In the copy of these records, include no pictures and change nothing else.

-.-.-

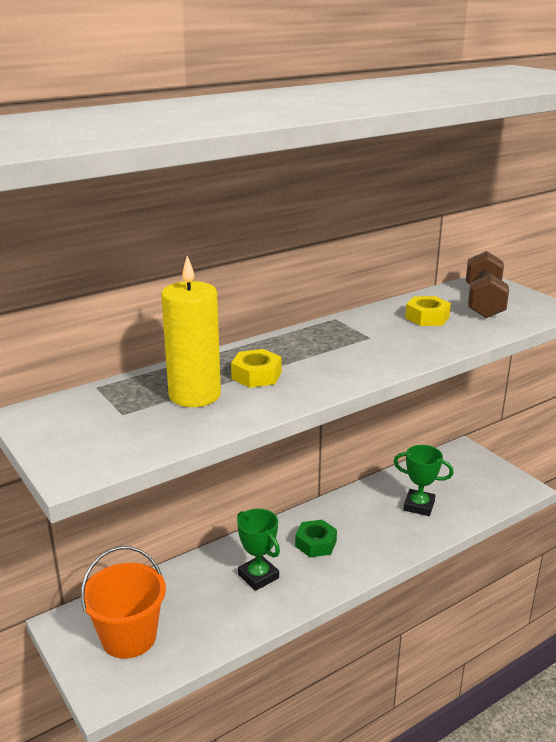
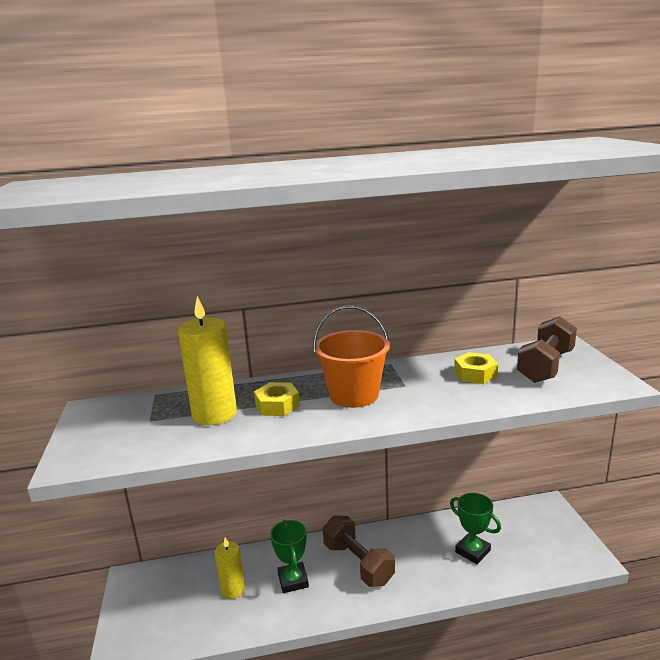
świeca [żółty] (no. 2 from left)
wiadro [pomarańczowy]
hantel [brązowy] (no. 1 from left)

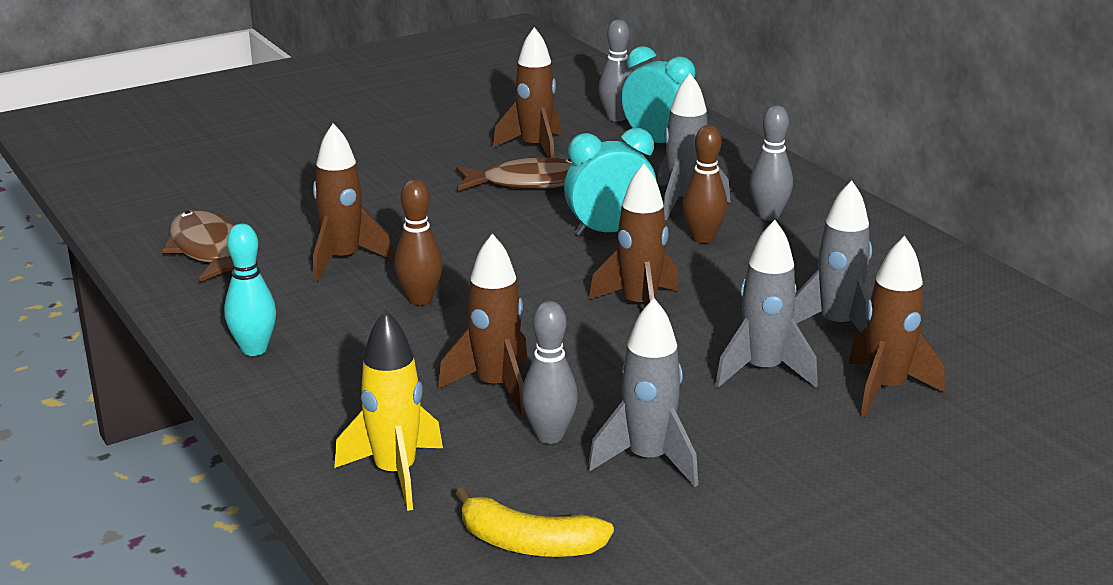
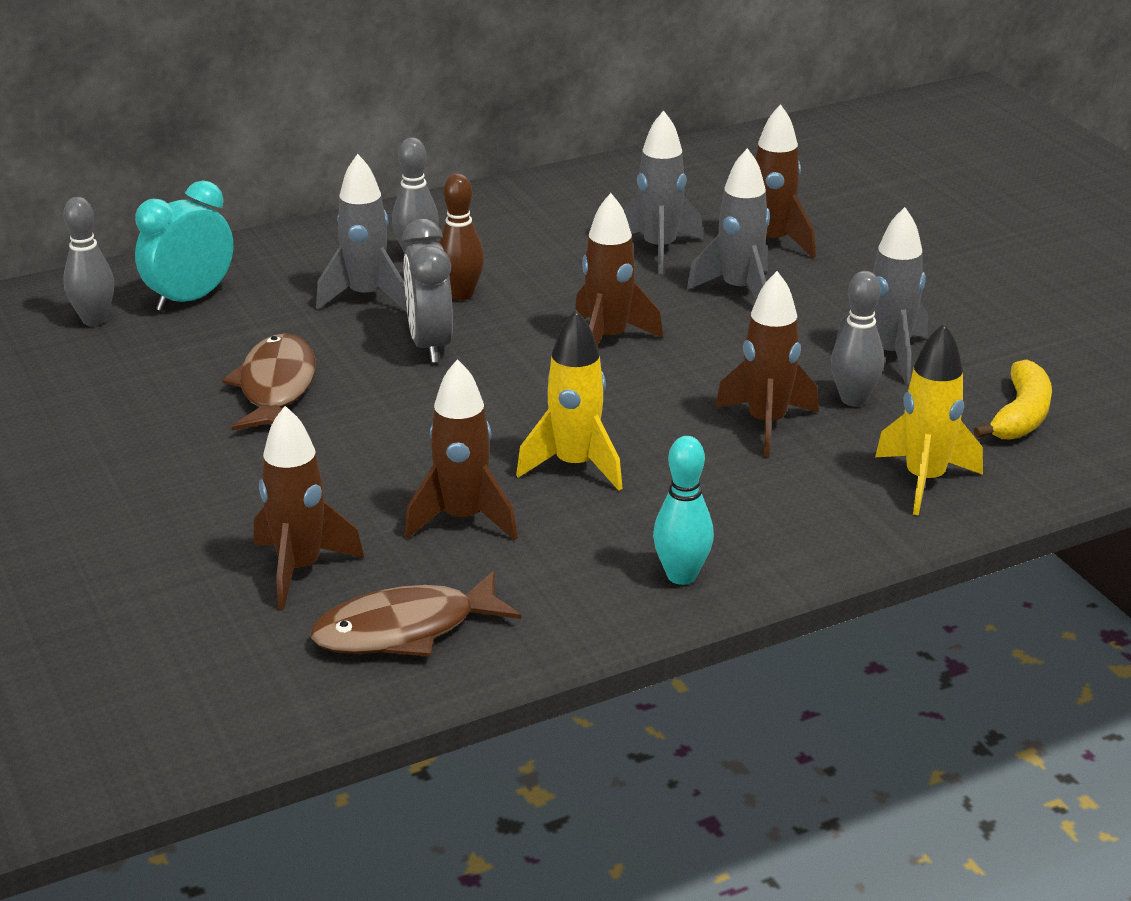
rakieta [brązowy] (no. 1 from left)
rakieta [żółty] (no. 1 from left)
budzik [szary]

-.-.-

### ANSWER BOX:
świeca [żółty] (no. 2 from left)
wiadro [pomarańczowy]
hantel [brązowy] (no. 1 from left)

rakieta [brązowy] (no. 1 from left)
rakieta [żółty] (no. 1 from left)
budzik [szary]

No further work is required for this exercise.